Records for this exercise:
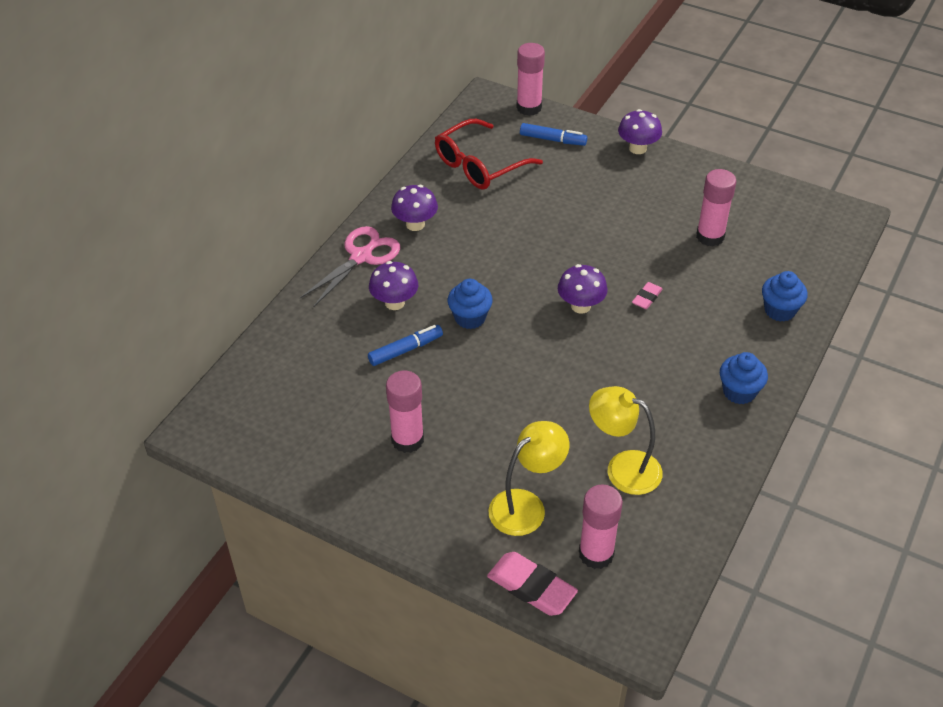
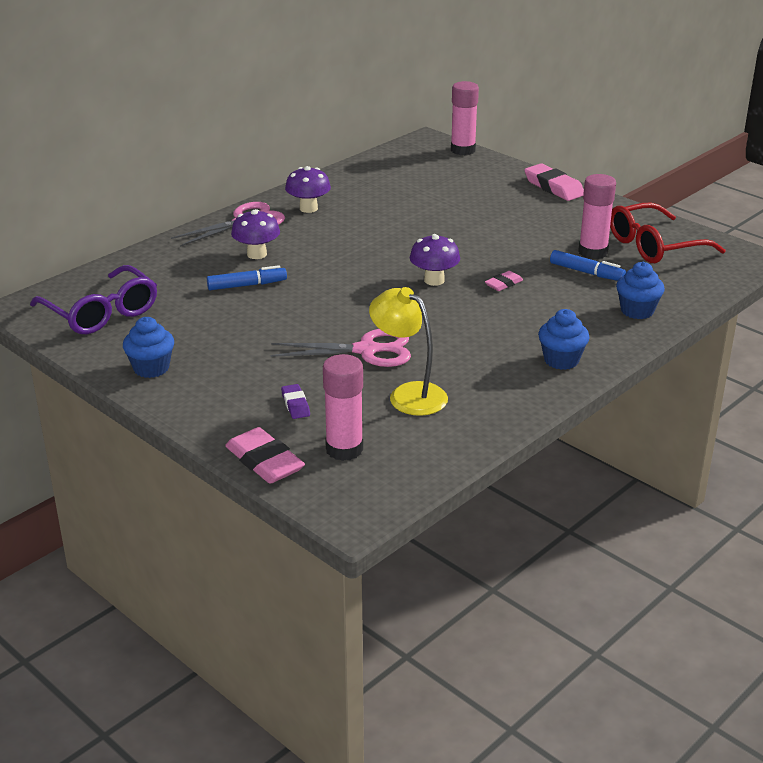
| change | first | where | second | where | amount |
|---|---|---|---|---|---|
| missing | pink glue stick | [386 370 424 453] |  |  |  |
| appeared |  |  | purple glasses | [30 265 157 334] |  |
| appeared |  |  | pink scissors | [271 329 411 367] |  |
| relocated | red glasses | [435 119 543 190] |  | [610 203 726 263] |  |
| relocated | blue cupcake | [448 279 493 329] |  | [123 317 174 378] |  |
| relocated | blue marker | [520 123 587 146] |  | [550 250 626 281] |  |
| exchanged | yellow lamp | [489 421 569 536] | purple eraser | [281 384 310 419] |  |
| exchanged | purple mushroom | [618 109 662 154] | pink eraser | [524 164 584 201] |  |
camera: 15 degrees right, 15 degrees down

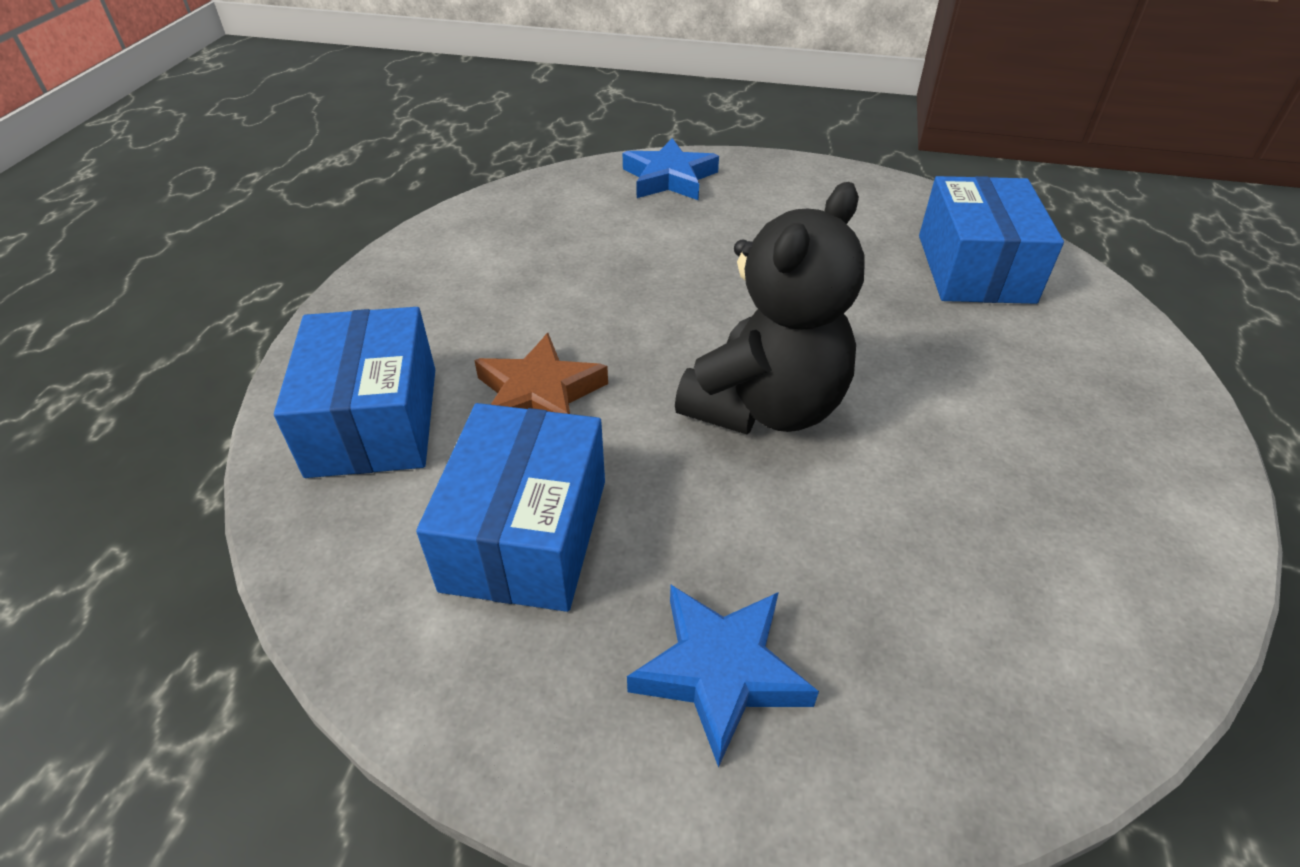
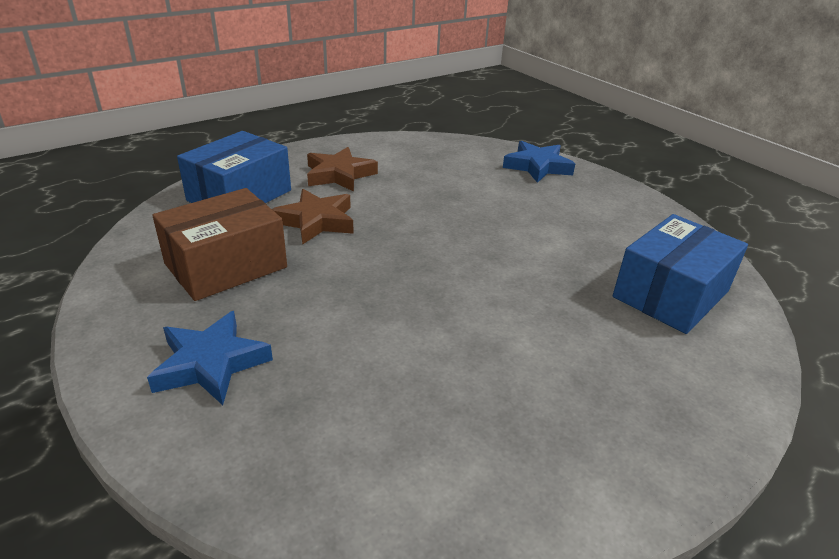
| change | first | where | second | where | amount |
|---|---|---|---|---|---|
| missing | black teddy bear | [675 182 865 434] |  |  |  |
| appeared |  |  | brown star | [307 147 378 192] |  |
| colour | blue box | [416 403 605 612] | brown box | [152 188 287 301] |  |
camera: 40 degrees right, 10 degrees down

What is required:
Starting from the records above, copy each line where the string "exchanged" is found.

Solution to the problem:
| exchanged | yellow lamp | [489 421 569 536] | purple eraser | [281 384 310 419] |  |
| exchanged | purple mushroom | [618 109 662 154] | pink eraser | [524 164 584 201] |  |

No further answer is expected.